RECORDS PROVIDED
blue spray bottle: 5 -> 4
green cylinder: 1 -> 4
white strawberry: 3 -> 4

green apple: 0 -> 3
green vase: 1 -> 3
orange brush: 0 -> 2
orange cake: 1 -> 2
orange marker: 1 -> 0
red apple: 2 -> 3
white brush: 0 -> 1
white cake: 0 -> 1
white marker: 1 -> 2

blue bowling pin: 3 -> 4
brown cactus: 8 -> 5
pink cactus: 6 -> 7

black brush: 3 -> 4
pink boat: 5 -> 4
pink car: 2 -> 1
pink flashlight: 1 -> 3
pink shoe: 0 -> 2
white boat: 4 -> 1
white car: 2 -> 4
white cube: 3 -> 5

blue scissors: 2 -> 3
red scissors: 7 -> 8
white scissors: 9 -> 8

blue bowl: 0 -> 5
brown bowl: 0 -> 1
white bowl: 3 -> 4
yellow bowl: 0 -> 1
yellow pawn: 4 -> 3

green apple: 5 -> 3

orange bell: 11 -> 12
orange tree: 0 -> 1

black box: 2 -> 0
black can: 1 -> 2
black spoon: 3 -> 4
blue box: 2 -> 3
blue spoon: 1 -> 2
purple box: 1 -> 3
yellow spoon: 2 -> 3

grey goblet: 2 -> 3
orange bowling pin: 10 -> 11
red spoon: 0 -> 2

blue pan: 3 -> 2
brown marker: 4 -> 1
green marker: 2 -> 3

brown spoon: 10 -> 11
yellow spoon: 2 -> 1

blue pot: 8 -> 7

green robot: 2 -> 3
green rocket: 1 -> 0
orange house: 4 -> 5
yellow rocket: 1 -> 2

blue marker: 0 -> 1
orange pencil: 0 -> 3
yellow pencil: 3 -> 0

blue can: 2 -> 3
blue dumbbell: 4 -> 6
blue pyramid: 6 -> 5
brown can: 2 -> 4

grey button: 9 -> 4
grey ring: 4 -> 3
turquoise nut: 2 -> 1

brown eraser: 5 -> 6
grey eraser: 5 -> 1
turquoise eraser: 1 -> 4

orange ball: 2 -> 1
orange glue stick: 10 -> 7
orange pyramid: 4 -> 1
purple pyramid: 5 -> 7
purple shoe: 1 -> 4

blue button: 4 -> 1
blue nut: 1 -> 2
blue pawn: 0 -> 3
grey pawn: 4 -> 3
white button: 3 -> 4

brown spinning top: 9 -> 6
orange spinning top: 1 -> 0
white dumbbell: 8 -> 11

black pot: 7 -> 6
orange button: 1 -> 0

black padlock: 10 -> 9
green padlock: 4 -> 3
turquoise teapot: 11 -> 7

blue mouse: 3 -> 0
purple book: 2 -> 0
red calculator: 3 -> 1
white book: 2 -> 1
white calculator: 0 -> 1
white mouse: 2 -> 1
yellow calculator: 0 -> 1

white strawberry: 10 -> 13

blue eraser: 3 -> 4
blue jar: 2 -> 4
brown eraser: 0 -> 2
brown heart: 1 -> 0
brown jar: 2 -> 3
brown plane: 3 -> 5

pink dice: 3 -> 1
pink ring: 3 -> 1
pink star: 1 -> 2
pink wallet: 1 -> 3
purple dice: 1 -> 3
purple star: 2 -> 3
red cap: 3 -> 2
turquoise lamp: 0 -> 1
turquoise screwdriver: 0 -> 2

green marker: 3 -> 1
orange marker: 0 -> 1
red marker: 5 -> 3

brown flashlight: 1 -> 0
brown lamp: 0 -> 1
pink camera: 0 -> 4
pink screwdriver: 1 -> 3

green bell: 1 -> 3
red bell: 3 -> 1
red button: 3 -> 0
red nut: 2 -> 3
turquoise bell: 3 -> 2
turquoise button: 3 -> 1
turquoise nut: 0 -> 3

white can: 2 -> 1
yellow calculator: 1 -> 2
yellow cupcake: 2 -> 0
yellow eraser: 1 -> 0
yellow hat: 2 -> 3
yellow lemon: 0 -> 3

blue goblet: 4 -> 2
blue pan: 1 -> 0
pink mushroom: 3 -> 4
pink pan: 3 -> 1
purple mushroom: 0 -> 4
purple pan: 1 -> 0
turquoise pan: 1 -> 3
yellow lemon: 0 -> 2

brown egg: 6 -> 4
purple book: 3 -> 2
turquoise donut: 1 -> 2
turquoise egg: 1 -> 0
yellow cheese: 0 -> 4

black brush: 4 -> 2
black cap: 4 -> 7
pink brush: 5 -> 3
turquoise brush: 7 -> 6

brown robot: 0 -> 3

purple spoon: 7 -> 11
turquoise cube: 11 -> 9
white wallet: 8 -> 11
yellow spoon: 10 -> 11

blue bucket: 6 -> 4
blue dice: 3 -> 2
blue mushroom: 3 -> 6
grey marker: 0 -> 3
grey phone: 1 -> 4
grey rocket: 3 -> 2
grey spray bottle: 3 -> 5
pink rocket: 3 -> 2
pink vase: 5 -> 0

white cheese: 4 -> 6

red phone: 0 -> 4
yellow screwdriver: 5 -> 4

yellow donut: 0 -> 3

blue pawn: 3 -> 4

TASK GOAL
Using only the listing above, restate exactly the lines from the line containing "yellow lemon: 0 -> 2" through the line containing "pink vase: 5 -> 0", both included.

RESPONSE BELOW
yellow lemon: 0 -> 2

brown egg: 6 -> 4
purple book: 3 -> 2
turquoise donut: 1 -> 2
turquoise egg: 1 -> 0
yellow cheese: 0 -> 4

black brush: 4 -> 2
black cap: 4 -> 7
pink brush: 5 -> 3
turquoise brush: 7 -> 6

brown robot: 0 -> 3

purple spoon: 7 -> 11
turquoise cube: 11 -> 9
white wallet: 8 -> 11
yellow spoon: 10 -> 11

blue bucket: 6 -> 4
blue dice: 3 -> 2
blue mushroom: 3 -> 6
grey marker: 0 -> 3
grey phone: 1 -> 4
grey rocket: 3 -> 2
grey spray bottle: 3 -> 5
pink rocket: 3 -> 2
pink vase: 5 -> 0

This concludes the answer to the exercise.